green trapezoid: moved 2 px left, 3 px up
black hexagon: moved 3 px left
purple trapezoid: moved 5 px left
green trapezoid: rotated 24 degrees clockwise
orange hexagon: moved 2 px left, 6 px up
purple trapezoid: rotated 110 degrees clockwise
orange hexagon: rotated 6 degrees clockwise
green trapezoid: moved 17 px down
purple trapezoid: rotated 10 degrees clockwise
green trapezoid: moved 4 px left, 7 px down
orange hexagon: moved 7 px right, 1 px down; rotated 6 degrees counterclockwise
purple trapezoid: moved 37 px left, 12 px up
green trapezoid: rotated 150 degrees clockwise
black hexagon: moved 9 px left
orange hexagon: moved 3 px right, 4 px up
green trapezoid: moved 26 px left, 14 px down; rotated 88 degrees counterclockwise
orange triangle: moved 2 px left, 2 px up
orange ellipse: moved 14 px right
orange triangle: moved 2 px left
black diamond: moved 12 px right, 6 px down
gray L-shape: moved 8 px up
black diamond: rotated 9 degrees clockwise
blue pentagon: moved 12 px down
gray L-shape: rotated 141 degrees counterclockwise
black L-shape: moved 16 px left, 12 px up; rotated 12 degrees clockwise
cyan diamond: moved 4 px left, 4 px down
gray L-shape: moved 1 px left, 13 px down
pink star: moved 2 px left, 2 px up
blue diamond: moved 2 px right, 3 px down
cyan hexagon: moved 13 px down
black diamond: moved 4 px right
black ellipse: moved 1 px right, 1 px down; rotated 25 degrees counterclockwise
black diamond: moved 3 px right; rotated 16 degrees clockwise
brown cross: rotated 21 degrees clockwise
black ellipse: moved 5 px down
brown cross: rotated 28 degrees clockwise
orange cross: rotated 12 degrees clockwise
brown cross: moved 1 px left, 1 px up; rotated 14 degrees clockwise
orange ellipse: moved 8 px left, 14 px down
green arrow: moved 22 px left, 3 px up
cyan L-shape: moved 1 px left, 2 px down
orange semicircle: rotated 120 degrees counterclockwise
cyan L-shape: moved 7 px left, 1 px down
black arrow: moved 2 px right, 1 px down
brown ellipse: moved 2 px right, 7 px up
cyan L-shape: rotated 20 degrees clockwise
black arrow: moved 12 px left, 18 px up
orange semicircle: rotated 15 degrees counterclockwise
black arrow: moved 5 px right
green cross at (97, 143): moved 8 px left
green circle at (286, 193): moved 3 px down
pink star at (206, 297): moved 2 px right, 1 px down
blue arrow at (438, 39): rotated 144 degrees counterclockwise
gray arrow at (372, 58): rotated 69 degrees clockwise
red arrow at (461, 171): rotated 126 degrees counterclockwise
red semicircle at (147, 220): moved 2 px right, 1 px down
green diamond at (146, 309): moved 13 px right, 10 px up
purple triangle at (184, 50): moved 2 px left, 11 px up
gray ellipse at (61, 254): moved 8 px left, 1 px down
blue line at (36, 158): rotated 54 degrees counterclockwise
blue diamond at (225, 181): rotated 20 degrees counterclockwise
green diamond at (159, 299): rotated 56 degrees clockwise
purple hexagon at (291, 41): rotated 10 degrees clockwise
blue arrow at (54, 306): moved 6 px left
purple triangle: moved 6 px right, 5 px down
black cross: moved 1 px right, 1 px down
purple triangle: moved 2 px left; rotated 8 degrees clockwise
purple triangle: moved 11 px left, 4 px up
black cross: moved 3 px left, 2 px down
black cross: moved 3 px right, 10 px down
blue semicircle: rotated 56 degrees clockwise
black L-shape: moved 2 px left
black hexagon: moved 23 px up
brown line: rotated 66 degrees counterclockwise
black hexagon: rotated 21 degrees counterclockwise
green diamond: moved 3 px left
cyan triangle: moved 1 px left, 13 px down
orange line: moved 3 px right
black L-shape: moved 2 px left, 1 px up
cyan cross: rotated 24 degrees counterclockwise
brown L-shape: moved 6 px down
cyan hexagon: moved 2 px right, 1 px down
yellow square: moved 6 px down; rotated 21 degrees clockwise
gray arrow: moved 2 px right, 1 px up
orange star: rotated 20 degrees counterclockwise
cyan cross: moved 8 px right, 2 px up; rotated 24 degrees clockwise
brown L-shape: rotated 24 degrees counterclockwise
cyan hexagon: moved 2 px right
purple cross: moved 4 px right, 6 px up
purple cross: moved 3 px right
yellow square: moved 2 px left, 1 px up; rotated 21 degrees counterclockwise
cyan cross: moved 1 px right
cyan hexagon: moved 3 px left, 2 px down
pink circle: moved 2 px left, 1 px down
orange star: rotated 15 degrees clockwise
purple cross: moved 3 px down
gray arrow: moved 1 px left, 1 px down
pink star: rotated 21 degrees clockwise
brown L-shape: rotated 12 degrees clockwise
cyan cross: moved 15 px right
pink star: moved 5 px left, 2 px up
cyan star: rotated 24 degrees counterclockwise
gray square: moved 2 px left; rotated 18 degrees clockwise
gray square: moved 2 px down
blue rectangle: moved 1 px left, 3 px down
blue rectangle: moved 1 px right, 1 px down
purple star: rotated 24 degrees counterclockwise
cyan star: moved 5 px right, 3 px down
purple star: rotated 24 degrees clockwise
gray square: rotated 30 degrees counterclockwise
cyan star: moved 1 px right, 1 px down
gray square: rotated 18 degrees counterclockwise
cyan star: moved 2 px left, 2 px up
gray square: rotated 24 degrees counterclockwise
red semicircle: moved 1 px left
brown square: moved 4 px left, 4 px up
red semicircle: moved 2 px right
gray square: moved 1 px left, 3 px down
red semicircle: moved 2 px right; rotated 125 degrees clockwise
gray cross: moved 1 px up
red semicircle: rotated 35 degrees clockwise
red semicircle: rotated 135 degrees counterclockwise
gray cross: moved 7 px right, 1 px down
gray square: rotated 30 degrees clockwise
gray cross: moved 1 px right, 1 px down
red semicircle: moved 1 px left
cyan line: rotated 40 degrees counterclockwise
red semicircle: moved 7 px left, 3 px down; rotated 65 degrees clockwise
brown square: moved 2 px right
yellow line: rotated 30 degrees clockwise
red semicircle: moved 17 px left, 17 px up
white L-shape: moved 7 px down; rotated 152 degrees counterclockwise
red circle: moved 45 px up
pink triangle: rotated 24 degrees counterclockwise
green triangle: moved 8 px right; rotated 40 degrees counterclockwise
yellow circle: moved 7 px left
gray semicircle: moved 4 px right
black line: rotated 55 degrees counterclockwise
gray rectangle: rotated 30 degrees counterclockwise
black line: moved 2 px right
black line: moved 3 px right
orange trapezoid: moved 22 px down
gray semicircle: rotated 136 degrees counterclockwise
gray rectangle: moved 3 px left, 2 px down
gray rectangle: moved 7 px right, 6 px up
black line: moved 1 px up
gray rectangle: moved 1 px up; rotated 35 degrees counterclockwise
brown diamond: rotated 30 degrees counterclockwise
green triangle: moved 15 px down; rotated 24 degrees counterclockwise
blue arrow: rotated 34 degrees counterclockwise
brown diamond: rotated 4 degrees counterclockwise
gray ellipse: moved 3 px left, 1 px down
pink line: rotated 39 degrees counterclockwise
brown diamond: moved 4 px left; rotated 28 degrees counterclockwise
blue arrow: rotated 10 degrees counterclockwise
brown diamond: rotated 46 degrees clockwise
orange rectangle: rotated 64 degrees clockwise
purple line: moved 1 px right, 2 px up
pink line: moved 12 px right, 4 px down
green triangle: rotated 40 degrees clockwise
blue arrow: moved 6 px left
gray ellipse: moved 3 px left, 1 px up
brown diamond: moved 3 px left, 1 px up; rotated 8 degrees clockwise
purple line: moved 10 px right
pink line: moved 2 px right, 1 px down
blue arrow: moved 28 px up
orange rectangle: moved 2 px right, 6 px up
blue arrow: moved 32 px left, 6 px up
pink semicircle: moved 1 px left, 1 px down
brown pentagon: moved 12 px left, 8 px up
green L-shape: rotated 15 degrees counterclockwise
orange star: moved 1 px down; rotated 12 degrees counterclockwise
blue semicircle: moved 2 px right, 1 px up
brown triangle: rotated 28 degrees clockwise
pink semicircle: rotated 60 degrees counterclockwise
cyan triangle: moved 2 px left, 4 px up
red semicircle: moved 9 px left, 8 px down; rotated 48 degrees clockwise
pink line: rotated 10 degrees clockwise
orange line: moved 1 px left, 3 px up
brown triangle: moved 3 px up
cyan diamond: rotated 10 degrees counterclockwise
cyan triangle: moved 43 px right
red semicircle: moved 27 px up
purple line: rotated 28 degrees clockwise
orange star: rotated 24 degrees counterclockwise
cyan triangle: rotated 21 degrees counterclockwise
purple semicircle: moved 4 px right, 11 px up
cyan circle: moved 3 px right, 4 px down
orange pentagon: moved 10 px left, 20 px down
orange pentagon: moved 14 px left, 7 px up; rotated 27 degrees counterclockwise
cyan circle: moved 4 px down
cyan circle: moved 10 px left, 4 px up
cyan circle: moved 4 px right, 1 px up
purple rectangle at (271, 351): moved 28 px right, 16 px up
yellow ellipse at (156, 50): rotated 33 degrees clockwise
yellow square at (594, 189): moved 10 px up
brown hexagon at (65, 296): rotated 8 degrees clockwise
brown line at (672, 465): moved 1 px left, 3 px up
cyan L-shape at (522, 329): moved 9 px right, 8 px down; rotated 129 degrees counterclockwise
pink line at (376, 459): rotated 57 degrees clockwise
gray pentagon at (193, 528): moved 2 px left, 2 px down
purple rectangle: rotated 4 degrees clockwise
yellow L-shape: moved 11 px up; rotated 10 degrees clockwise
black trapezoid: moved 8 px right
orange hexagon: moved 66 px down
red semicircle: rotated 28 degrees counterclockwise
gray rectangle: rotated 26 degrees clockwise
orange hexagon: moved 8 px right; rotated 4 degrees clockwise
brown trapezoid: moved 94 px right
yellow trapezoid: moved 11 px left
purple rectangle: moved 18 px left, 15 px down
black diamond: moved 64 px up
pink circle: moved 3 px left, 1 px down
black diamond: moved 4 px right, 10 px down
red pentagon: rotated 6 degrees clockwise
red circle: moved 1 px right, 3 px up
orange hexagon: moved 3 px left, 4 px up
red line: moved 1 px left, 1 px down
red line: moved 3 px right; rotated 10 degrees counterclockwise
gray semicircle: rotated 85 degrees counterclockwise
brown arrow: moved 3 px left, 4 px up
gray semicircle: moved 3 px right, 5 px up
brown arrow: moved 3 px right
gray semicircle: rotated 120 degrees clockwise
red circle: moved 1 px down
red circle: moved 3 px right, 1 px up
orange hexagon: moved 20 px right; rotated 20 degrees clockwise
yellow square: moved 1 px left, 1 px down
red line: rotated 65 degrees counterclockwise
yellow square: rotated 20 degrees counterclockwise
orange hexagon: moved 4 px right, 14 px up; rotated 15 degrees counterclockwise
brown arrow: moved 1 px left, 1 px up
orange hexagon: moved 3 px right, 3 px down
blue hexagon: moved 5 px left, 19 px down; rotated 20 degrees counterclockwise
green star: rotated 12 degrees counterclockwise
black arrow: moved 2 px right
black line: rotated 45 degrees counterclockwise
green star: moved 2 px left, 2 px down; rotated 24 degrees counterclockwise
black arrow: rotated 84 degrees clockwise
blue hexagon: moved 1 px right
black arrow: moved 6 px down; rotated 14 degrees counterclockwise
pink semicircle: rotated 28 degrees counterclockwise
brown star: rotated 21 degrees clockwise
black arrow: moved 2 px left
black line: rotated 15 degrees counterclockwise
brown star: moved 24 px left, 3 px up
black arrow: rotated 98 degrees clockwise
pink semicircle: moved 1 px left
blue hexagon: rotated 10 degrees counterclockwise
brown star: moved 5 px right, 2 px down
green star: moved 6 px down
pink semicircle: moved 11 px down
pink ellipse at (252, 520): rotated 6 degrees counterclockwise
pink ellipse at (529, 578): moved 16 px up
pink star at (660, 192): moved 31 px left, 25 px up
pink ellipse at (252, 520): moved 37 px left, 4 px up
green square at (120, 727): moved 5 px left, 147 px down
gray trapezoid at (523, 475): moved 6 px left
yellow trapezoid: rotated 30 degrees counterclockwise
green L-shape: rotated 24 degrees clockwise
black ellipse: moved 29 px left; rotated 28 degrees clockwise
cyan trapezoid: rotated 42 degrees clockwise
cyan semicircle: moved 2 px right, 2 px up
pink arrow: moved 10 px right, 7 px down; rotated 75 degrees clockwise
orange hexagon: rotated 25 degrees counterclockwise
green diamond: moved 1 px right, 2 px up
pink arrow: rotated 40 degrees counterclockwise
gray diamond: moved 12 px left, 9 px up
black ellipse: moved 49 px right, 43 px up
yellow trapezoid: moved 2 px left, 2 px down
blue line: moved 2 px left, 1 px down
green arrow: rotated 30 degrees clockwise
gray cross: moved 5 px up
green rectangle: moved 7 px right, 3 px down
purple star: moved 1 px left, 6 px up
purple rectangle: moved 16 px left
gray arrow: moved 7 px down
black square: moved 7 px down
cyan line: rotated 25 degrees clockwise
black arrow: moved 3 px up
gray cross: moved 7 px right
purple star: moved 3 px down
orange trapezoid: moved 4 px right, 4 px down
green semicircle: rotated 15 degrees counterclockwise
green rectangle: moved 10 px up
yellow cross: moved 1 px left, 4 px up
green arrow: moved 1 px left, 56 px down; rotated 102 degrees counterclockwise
──────
Reproduce the listing above word for word, starting with its first line and ending with the line that contains "blue diamond: moved 2 px right, 3 px down", including both of those lines.

green trapezoid: moved 2 px left, 3 px up
black hexagon: moved 3 px left
purple trapezoid: moved 5 px left
green trapezoid: rotated 24 degrees clockwise
orange hexagon: moved 2 px left, 6 px up
purple trapezoid: rotated 110 degrees clockwise
orange hexagon: rotated 6 degrees clockwise
green trapezoid: moved 17 px down
purple trapezoid: rotated 10 degrees clockwise
green trapezoid: moved 4 px left, 7 px down
orange hexagon: moved 7 px right, 1 px down; rotated 6 degrees counterclockwise
purple trapezoid: moved 37 px left, 12 px up
green trapezoid: rotated 150 degrees clockwise
black hexagon: moved 9 px left
orange hexagon: moved 3 px right, 4 px up
green trapezoid: moved 26 px left, 14 px down; rotated 88 degrees counterclockwise
orange triangle: moved 2 px left, 2 px up
orange ellipse: moved 14 px right
orange triangle: moved 2 px left
black diamond: moved 12 px right, 6 px down
gray L-shape: moved 8 px up
black diamond: rotated 9 degrees clockwise
blue pentagon: moved 12 px down
gray L-shape: rotated 141 degrees counterclockwise
black L-shape: moved 16 px left, 12 px up; rotated 12 degrees clockwise
cyan diamond: moved 4 px left, 4 px down
gray L-shape: moved 1 px left, 13 px down
pink star: moved 2 px left, 2 px up
blue diamond: moved 2 px right, 3 px down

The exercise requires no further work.